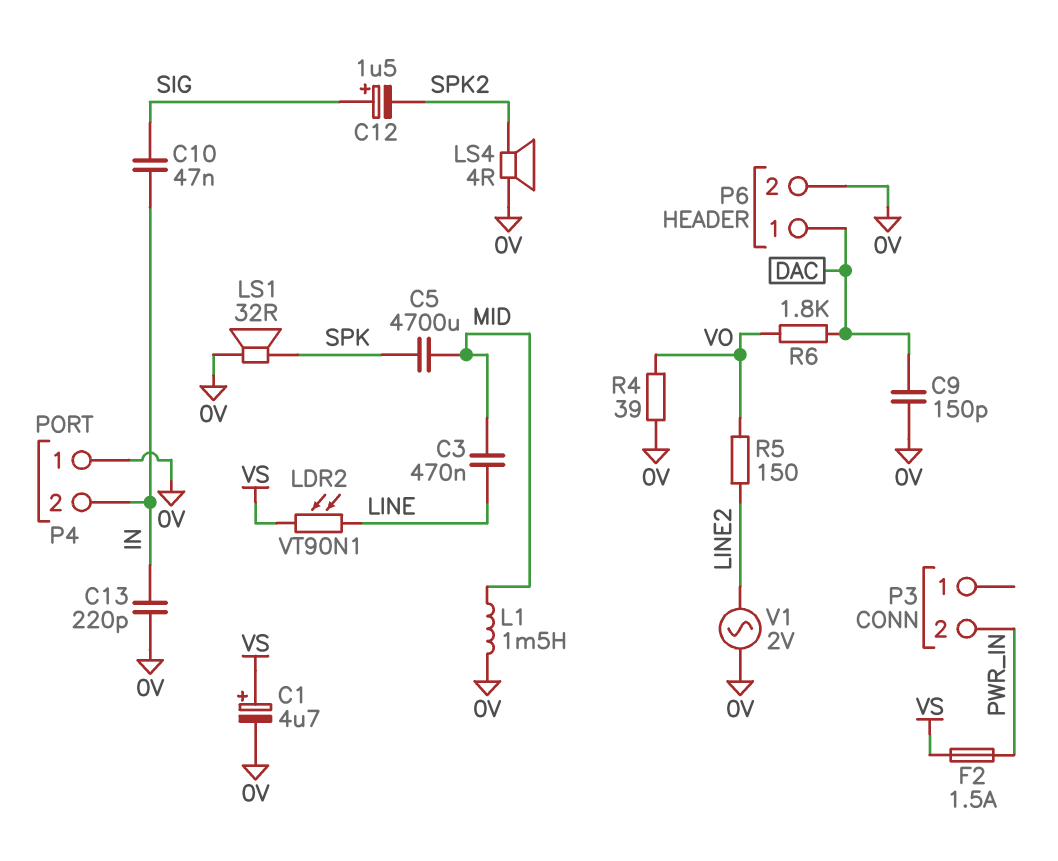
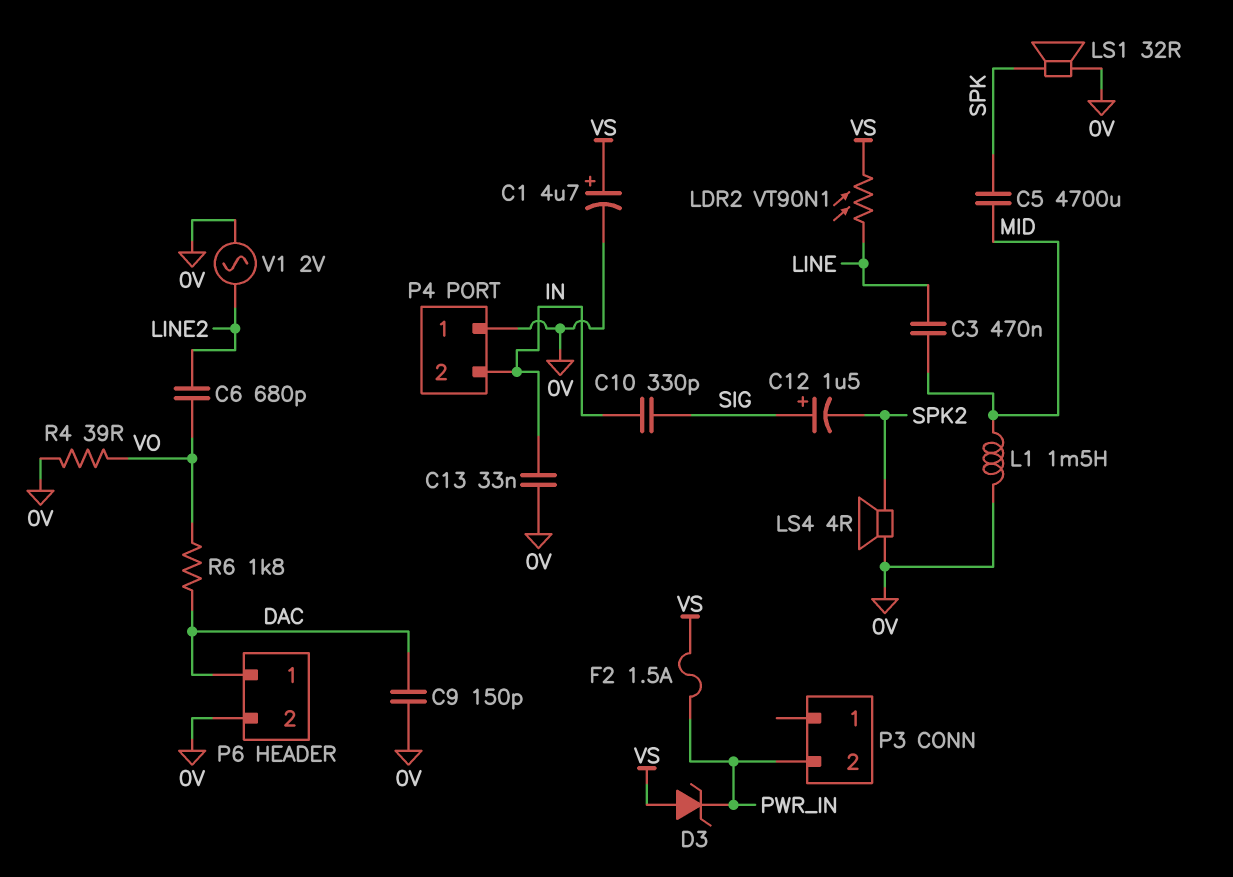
C6: none -> 680pF (LINE2, VO)
C10: 47nF (IN, SIG) -> 330pF (IN, SIG)
C13: 220pF (0V, IN) -> 33nF (0V, IN)
D3: none -> zener (A VS, K PWR_IN)
R5: 150 (LINE2, VO) -> none

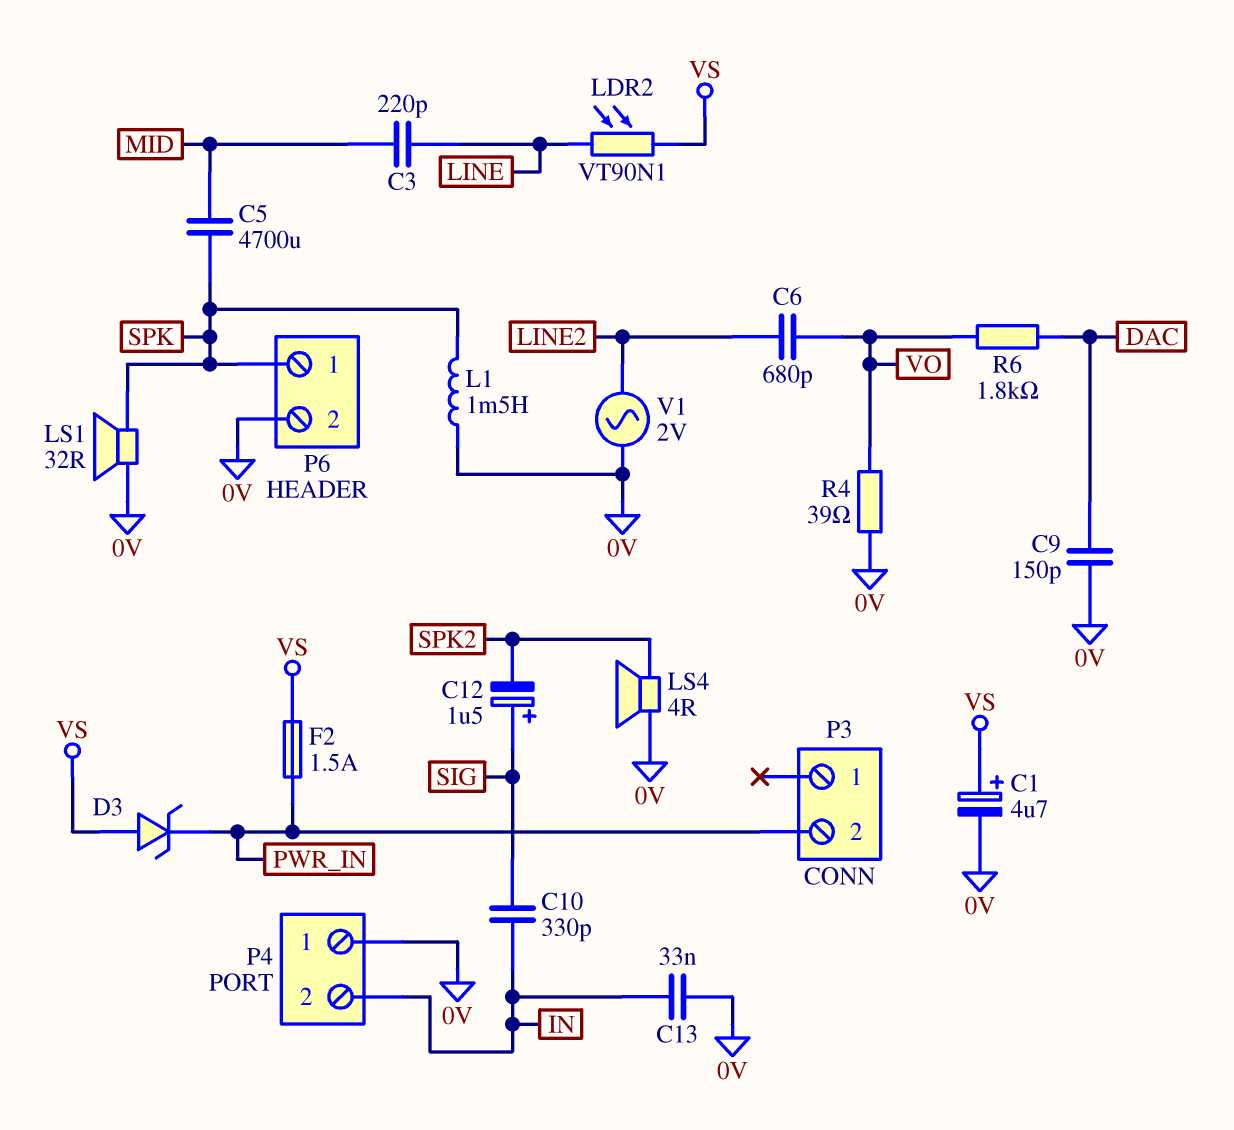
C3: 470nF (LINE, MID) -> 220pF (LINE, MID)
L1: 1.5mH (0V, MID) -> 1.5mH (0V, SPK)
P6 pin 1: DAC -> SPK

Task statement ->
All lines of the listing holding the string "none" must be returned, copied as they stand.

Solved exercise ->
C6: none -> 680pF (LINE2, VO)
D3: none -> zener (A VS, K PWR_IN)
R5: 150 (LINE2, VO) -> none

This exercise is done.